◆ WHAT YOU HAVE TO DO: In the listing below, locate the lines bearing the word "bright". Copy every one of them.

[SUPPLIED INFORMATION]

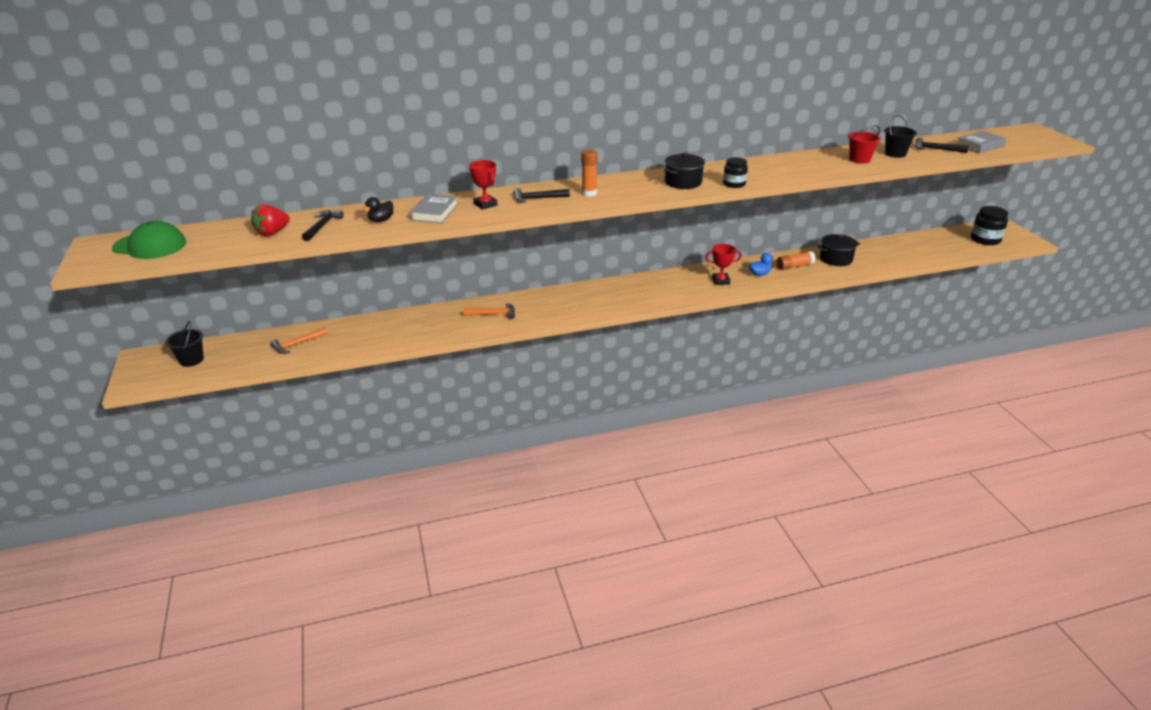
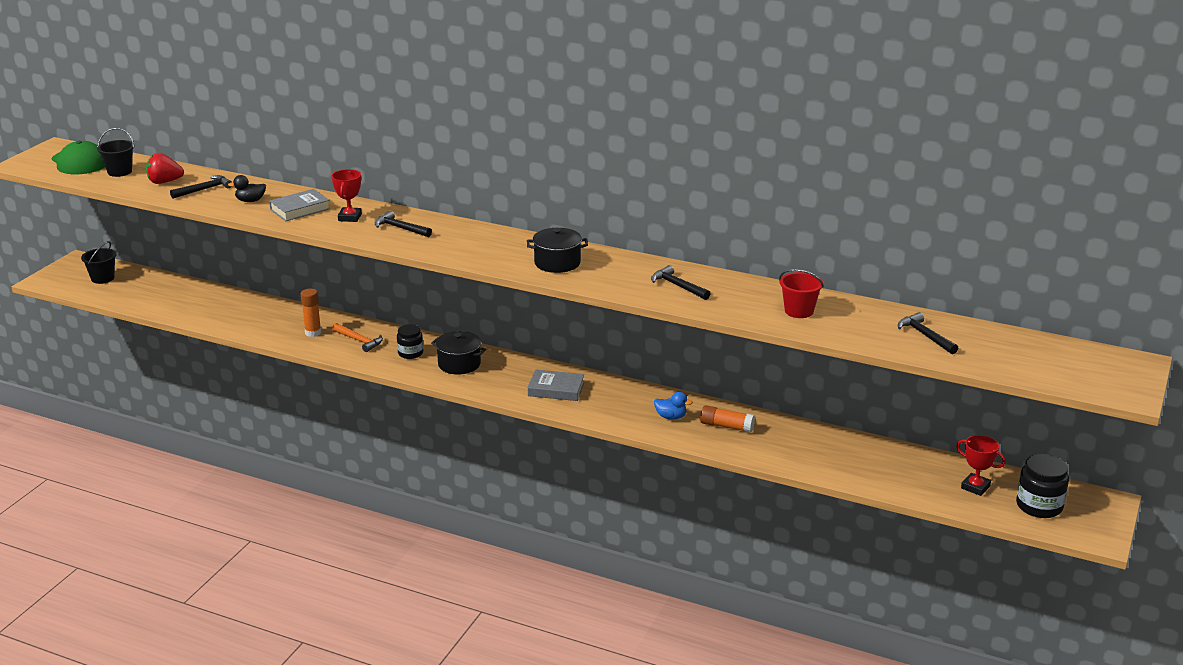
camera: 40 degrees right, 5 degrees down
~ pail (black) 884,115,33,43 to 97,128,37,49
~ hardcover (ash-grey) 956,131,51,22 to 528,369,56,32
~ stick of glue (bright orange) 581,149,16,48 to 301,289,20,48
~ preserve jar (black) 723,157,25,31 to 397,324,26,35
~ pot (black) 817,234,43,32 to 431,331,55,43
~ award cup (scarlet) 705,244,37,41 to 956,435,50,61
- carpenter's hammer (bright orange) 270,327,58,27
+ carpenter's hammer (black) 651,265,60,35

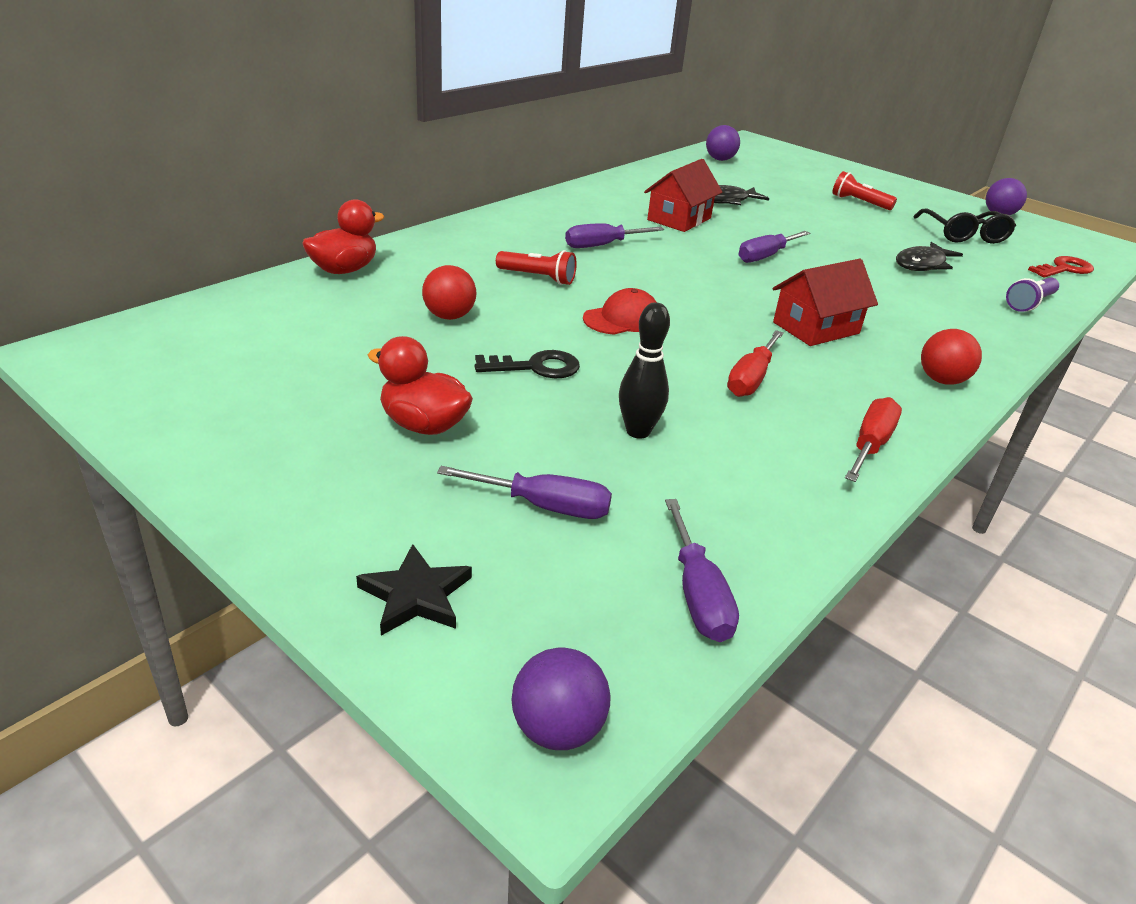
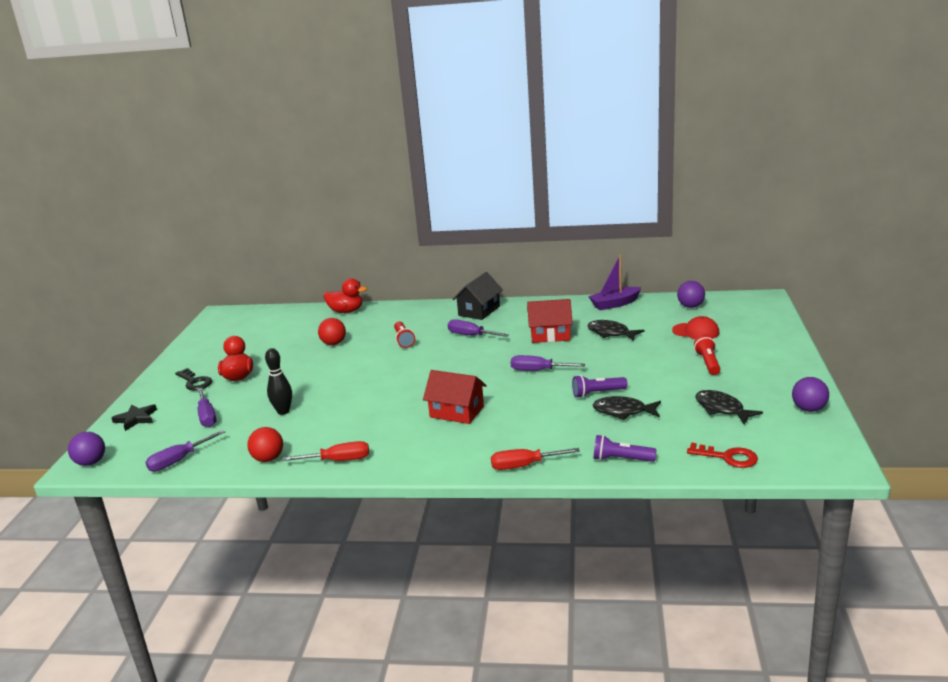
camera: 60 degrees right, 10 degrees down
~ spectacles (black) 913,209,103,35 to fish figure (black) 696,390,67,34
~ peaked cap (scarlet) 583,288,73,47 to 672,316,47,23
~ play ball (scarlet) 921,329,61,56 to 247,427,36,35
~ flat screwdriver (scarlet) 727,330,57,67 to 491,448,89,22
~ key (black) 475,350,105,28 to 175,368,37,22
+ toy boat (purple) 588,255,54,55
+ toy house (black) 452,272,51,48
+ flashlight (purple) 572,375,55,23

[/SUPPLIED INFORMATION]

◆ ANSWER:
~ stick of glue (bright orange) 581,149,16,48 to 301,289,20,48
- carpenter's hammer (bright orange) 270,327,58,27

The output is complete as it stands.